═════ DATA ENTRIES ═════

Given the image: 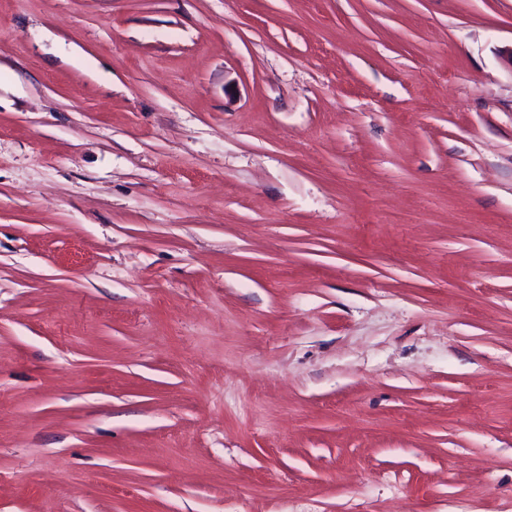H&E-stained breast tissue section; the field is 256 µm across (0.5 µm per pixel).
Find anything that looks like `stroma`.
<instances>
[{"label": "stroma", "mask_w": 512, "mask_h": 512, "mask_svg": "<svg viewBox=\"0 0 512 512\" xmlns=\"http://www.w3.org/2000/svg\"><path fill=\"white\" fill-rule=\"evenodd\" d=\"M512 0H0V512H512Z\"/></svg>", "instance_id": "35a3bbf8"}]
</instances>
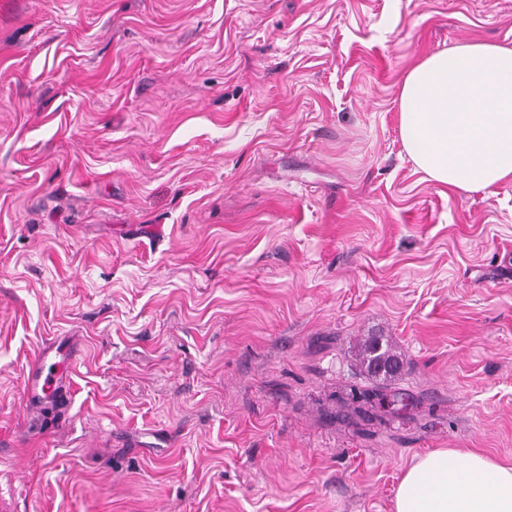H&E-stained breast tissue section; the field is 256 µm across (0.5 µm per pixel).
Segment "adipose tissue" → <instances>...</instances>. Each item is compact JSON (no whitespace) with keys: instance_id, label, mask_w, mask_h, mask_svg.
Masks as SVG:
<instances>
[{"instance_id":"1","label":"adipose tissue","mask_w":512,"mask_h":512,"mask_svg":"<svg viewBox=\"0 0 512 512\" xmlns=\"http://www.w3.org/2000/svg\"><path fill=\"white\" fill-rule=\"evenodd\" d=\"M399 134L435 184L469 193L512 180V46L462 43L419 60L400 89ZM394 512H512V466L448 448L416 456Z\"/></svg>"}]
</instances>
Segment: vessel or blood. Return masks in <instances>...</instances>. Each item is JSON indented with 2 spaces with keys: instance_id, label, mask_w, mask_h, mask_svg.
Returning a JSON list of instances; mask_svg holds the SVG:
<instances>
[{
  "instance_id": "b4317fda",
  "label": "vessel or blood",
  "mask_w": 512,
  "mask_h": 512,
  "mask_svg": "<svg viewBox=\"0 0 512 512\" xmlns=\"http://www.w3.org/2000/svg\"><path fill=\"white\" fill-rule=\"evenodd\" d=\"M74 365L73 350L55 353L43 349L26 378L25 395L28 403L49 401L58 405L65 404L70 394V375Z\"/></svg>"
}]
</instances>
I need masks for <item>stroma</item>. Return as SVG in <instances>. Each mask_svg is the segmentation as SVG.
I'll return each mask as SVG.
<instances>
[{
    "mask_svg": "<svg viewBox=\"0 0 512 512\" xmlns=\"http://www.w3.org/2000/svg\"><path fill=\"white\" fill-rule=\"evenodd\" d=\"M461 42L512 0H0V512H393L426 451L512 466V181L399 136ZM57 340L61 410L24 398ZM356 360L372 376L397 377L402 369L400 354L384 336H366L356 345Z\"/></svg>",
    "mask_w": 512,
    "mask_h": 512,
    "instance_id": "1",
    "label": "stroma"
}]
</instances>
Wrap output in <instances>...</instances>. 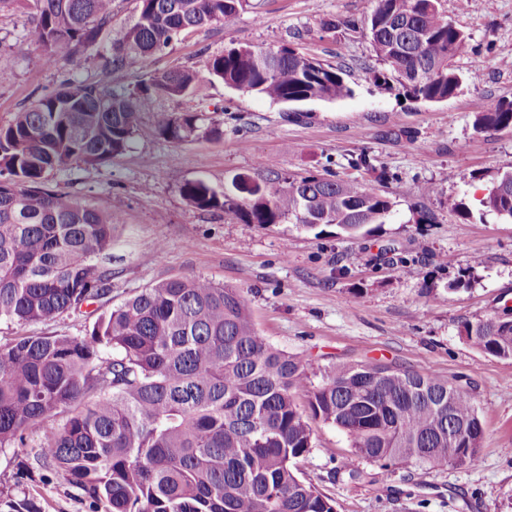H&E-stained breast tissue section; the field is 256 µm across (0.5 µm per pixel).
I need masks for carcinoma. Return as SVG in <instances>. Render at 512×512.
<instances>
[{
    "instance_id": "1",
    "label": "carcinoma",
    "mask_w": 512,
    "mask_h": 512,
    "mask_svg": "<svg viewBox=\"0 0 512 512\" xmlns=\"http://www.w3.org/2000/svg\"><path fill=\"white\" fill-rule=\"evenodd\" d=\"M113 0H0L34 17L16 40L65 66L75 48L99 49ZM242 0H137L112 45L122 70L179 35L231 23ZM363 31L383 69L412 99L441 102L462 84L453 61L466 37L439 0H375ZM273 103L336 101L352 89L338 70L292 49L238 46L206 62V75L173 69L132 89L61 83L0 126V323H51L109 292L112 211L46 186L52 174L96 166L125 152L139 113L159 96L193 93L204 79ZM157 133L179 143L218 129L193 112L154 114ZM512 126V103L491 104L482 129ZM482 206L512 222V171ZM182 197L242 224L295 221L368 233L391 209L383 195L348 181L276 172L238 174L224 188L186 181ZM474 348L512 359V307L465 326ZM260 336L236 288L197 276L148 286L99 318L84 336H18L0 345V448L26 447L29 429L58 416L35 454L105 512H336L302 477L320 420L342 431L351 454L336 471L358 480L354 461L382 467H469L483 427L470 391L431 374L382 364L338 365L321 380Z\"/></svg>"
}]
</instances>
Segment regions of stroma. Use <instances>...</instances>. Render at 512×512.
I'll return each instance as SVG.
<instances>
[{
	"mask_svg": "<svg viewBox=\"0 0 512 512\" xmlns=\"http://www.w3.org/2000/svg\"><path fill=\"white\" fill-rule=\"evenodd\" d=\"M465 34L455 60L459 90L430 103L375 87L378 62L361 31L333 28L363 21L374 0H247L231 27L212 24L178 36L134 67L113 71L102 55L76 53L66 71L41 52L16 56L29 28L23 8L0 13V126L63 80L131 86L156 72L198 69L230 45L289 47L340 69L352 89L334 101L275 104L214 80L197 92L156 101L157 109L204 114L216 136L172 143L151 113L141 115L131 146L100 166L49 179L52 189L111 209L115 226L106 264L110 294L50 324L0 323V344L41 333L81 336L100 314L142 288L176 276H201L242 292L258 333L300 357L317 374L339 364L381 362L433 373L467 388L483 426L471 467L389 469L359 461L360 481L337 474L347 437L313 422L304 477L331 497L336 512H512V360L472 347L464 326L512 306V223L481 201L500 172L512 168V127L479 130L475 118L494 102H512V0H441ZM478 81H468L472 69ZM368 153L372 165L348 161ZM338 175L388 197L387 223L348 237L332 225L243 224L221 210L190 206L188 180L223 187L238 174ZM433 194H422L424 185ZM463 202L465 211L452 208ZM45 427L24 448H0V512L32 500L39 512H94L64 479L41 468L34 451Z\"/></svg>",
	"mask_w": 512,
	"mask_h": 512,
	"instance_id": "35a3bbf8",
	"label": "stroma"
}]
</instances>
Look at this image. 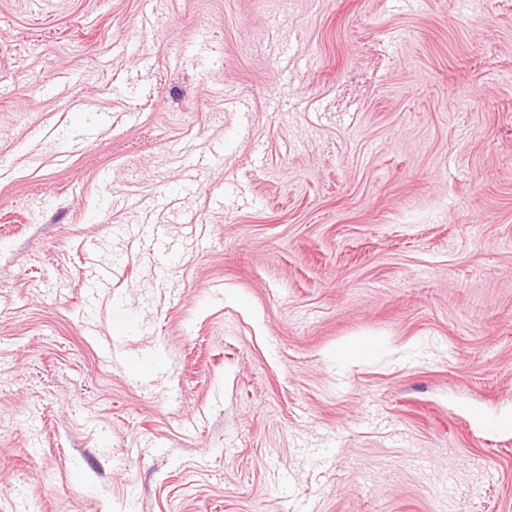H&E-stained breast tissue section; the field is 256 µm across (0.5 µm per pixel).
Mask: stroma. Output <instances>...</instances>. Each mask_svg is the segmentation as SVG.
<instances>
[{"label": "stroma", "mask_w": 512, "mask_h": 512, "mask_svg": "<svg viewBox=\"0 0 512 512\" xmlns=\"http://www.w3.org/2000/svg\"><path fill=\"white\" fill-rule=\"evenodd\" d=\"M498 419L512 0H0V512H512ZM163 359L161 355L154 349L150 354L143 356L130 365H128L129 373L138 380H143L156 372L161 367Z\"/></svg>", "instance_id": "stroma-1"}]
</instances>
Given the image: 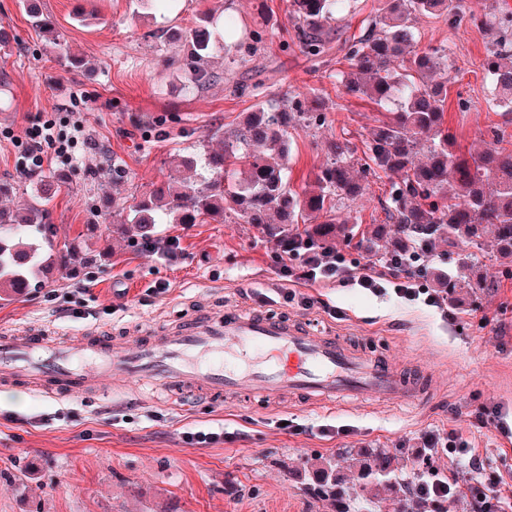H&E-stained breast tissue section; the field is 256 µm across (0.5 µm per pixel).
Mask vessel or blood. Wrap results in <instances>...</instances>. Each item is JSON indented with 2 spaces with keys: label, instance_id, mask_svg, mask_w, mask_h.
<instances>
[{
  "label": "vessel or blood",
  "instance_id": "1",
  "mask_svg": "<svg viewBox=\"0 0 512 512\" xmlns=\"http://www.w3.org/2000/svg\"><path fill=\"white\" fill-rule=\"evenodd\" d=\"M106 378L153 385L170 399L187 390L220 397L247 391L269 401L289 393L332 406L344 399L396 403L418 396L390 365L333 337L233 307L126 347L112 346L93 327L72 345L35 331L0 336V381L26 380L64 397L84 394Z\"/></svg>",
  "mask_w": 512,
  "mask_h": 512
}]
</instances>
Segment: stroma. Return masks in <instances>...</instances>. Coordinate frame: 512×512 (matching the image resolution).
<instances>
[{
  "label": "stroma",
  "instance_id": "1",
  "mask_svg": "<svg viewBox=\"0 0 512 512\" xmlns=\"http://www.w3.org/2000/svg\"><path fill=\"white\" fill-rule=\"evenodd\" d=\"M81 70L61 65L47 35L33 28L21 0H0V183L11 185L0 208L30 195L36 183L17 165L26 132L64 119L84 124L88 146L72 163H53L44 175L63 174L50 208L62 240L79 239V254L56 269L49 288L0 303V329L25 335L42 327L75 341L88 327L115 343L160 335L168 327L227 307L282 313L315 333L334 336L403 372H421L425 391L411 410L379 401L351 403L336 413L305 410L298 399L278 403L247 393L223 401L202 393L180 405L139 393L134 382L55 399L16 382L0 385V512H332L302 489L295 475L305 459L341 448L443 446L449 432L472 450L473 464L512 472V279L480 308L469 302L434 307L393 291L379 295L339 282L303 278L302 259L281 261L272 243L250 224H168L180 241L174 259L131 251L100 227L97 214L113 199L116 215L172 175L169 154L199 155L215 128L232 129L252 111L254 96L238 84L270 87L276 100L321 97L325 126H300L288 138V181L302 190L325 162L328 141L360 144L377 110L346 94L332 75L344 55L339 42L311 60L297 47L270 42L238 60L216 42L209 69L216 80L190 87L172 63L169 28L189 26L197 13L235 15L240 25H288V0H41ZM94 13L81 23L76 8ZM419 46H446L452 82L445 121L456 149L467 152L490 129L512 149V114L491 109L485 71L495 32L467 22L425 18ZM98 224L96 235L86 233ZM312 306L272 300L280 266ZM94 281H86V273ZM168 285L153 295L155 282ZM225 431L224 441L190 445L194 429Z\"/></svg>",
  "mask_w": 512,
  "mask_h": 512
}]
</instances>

═════
═════ DATA ENTRIES ═════

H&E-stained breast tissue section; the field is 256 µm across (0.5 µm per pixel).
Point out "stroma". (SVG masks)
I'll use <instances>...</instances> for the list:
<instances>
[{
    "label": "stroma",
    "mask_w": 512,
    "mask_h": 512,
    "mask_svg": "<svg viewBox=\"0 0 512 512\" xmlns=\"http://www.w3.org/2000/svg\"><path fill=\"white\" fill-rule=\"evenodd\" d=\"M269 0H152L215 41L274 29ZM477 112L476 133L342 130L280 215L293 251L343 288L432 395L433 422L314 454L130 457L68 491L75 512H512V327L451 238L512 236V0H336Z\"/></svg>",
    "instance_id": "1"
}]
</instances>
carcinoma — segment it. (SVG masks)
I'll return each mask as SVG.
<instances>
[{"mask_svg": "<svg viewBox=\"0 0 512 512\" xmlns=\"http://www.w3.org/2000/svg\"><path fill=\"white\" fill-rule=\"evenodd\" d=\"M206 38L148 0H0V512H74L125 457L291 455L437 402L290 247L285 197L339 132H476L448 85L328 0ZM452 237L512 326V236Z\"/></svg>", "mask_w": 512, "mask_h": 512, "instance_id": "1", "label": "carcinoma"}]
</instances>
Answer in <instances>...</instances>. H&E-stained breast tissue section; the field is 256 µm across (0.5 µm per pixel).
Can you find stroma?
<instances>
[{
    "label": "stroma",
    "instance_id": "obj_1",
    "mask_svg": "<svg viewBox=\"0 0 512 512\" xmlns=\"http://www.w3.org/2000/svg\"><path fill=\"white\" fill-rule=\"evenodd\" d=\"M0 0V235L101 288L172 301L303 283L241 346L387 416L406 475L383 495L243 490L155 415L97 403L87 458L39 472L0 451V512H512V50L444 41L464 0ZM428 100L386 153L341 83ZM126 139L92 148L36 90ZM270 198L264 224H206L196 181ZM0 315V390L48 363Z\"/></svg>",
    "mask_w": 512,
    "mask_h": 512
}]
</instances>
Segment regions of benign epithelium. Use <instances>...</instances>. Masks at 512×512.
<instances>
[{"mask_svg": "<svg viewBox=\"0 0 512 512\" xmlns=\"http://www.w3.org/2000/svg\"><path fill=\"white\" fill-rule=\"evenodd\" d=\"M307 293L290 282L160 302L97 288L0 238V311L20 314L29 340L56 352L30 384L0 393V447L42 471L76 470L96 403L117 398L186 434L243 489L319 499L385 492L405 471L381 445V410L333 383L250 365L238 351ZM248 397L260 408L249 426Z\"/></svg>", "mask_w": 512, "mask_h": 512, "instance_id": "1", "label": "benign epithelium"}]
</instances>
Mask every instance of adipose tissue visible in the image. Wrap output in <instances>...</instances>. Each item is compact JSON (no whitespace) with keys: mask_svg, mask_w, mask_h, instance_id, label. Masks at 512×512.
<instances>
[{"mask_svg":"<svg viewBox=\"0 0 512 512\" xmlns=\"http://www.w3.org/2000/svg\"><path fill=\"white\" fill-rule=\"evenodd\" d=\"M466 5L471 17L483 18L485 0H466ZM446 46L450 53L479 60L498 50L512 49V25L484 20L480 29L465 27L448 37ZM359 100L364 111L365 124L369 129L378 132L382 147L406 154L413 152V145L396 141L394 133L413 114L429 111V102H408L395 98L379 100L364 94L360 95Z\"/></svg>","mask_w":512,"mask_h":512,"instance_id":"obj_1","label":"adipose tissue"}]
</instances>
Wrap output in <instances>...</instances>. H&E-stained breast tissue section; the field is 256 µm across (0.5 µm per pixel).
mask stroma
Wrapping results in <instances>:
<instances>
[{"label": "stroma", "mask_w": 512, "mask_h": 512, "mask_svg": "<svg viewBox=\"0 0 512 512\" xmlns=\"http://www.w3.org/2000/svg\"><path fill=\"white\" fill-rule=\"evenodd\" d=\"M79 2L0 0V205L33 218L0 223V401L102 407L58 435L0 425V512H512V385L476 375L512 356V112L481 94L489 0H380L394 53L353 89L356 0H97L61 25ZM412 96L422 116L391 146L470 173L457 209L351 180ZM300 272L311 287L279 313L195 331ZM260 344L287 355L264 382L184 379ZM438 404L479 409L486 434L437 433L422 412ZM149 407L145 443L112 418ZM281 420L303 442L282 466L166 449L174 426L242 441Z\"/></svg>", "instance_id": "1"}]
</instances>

═════
═════ DATA ENTRIES ═════

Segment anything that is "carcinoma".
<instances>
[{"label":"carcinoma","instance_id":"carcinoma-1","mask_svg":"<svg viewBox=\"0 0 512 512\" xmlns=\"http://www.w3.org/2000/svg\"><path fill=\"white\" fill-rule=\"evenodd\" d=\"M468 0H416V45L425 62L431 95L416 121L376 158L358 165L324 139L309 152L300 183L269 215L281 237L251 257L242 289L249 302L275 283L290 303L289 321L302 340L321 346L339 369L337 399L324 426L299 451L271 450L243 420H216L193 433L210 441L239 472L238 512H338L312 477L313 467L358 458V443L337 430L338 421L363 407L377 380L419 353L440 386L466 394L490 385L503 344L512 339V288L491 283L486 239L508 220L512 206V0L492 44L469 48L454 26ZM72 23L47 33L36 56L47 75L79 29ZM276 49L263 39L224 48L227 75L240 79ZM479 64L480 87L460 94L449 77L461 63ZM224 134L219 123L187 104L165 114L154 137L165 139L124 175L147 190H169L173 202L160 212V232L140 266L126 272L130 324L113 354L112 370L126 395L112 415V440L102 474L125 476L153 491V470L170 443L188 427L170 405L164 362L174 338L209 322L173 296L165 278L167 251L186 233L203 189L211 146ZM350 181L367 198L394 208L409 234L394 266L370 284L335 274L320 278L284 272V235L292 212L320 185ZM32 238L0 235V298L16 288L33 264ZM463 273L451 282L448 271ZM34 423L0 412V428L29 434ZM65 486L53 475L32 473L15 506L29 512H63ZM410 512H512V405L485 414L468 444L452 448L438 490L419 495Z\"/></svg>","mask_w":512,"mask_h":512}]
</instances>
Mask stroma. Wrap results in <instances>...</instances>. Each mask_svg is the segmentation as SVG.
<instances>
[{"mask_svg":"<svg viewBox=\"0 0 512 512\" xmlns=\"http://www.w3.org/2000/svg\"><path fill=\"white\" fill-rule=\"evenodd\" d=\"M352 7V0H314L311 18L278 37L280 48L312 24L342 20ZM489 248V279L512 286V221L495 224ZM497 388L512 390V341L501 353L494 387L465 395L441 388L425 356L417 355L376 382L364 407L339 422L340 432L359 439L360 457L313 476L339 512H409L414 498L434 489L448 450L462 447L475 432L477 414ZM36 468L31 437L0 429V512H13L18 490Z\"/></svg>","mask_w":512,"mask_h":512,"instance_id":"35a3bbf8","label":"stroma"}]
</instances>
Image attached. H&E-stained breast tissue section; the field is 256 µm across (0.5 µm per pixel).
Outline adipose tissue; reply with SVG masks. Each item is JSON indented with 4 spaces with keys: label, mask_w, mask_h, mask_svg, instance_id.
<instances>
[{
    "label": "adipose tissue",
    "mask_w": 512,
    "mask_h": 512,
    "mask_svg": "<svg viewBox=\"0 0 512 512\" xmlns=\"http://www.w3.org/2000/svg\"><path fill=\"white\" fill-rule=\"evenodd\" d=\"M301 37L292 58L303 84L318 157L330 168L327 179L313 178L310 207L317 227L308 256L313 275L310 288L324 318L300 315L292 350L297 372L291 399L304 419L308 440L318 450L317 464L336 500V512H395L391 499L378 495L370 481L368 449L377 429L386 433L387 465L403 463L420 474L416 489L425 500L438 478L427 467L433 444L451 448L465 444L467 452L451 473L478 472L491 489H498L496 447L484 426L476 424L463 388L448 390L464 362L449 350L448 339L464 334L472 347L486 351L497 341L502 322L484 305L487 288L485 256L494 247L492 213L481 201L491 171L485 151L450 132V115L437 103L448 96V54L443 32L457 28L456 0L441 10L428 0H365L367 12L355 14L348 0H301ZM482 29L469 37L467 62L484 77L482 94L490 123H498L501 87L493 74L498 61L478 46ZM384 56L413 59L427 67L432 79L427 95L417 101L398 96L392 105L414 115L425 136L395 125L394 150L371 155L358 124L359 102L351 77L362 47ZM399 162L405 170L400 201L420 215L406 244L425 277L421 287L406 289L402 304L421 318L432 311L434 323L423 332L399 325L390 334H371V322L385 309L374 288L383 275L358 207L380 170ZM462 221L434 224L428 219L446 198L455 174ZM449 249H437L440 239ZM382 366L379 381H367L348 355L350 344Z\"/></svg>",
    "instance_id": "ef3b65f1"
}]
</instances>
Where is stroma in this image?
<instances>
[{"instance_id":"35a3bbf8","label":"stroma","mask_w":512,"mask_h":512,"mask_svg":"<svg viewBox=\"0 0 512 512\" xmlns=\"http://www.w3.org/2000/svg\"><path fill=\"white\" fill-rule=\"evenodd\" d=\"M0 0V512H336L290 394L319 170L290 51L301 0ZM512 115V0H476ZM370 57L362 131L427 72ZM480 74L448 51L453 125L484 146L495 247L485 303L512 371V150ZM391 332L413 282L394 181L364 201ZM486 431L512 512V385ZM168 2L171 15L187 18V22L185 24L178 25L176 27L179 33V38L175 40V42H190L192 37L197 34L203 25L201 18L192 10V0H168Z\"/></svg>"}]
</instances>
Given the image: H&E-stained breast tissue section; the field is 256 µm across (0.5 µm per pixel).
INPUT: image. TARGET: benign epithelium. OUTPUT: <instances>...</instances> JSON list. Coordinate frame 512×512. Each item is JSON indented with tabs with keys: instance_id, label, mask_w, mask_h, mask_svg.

═════

• _GIVEN INSTRUCTION_
Extract the span of lines that starts with the line containing "Mask stroma. Wrap" and ends with the line containing "Image attached. H&E-stained". Keep it exact and add nothing.

• _TASK RESULT_
Mask stroma. Wrap results in <instances>...</instances>. Each mask_svg is the segmentation as SVG.
<instances>
[{"mask_svg":"<svg viewBox=\"0 0 512 512\" xmlns=\"http://www.w3.org/2000/svg\"><path fill=\"white\" fill-rule=\"evenodd\" d=\"M352 7V0H314L311 18L278 37L280 48L312 24L342 20ZM489 248V279L512 286V221L495 224ZM497 388L512 390V341L501 353L494 387L465 395L441 388L425 356L417 355L376 382L364 407L339 422L340 432L359 439L360 457L313 476L339 512H409L414 498L434 489L448 450L462 447L475 432L477 414ZM36 468L31 437L0 429V512H13L18 490Z\"/></svg>","mask_w":512,"mask_h":512,"instance_id":"35a3bbf8","label":"stroma"}]
</instances>
Image attached. H&E-stained breast tissue section; the field is 256 µm across (0.5 µm per pixel).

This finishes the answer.